__YOUR OBJECTIVE__
Using the data below, return all lines in which "none" appears.

__LISTED ENTRIES__
BEGIN

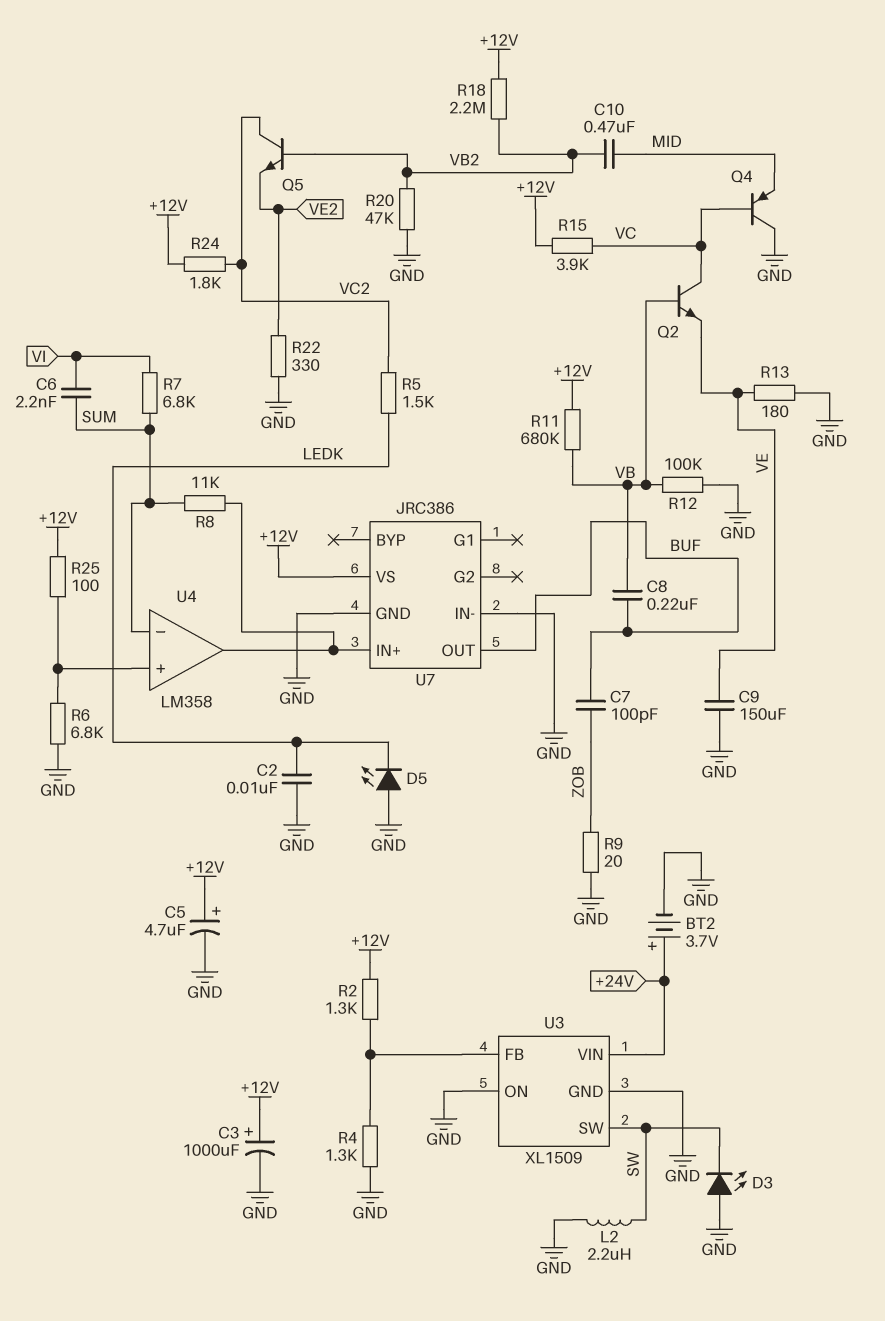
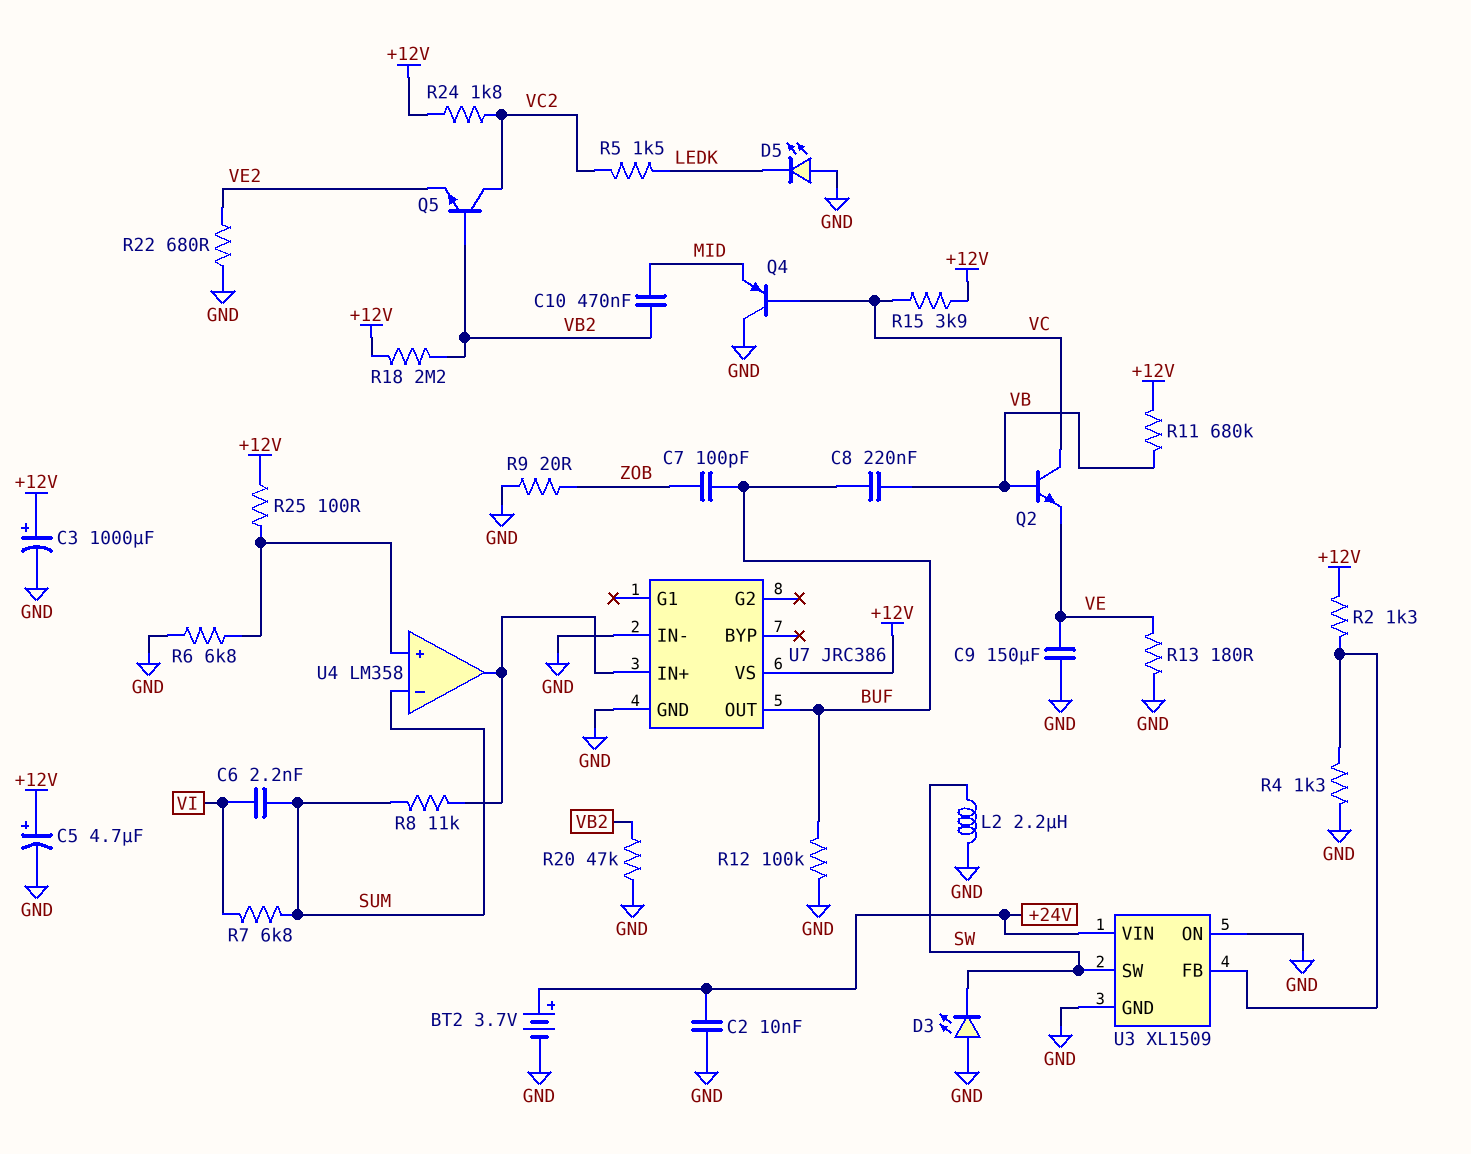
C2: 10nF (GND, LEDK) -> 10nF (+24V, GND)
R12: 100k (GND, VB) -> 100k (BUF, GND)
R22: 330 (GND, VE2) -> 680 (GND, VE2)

END
BEGIN

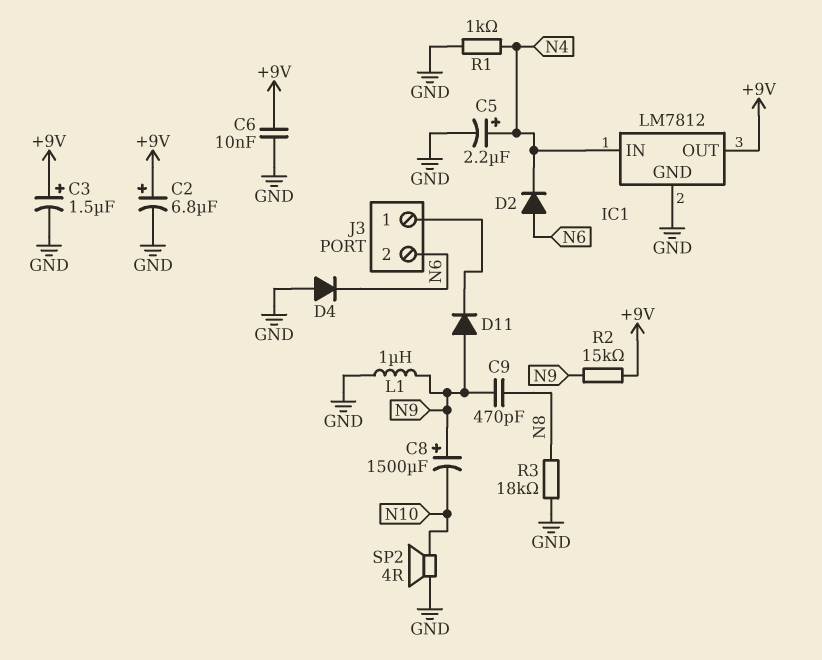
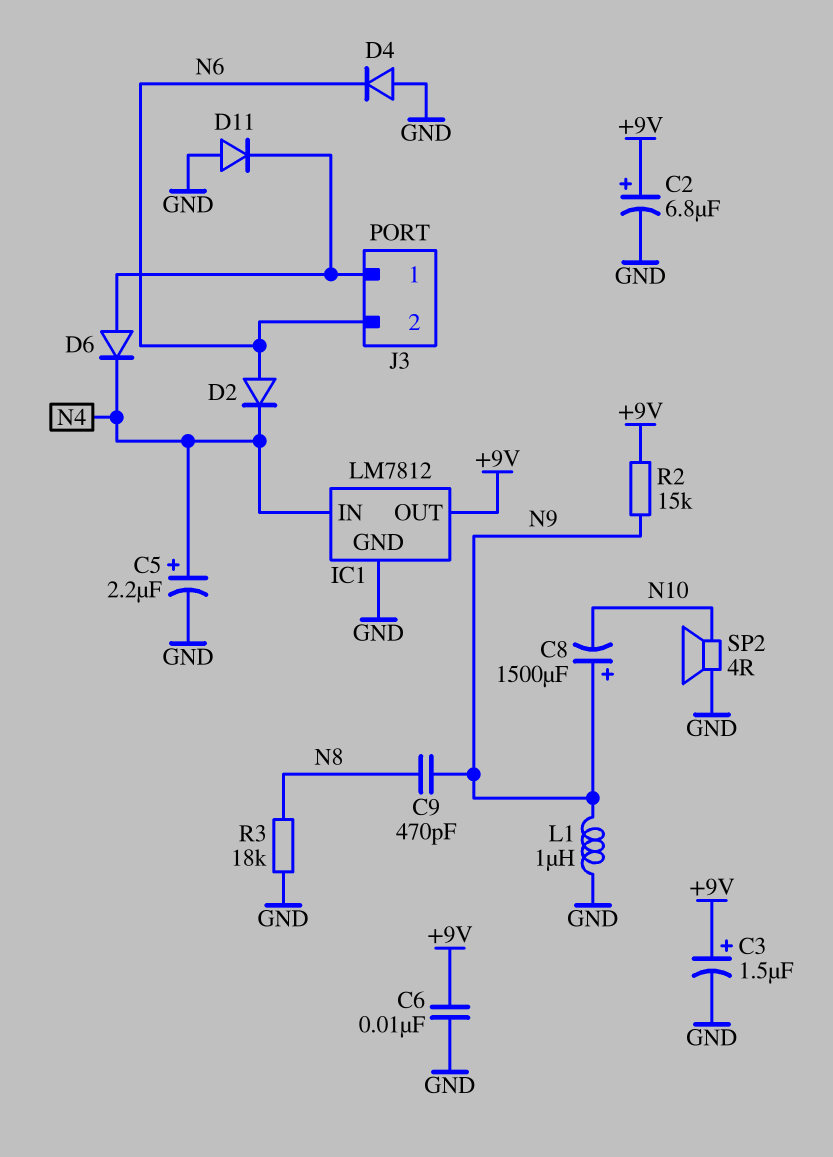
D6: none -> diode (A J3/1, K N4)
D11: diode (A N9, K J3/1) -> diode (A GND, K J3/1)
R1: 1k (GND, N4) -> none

END

__REPLY TO THE TASK__
D6: none -> diode (A J3/1, K N4)
R1: 1k (GND, N4) -> none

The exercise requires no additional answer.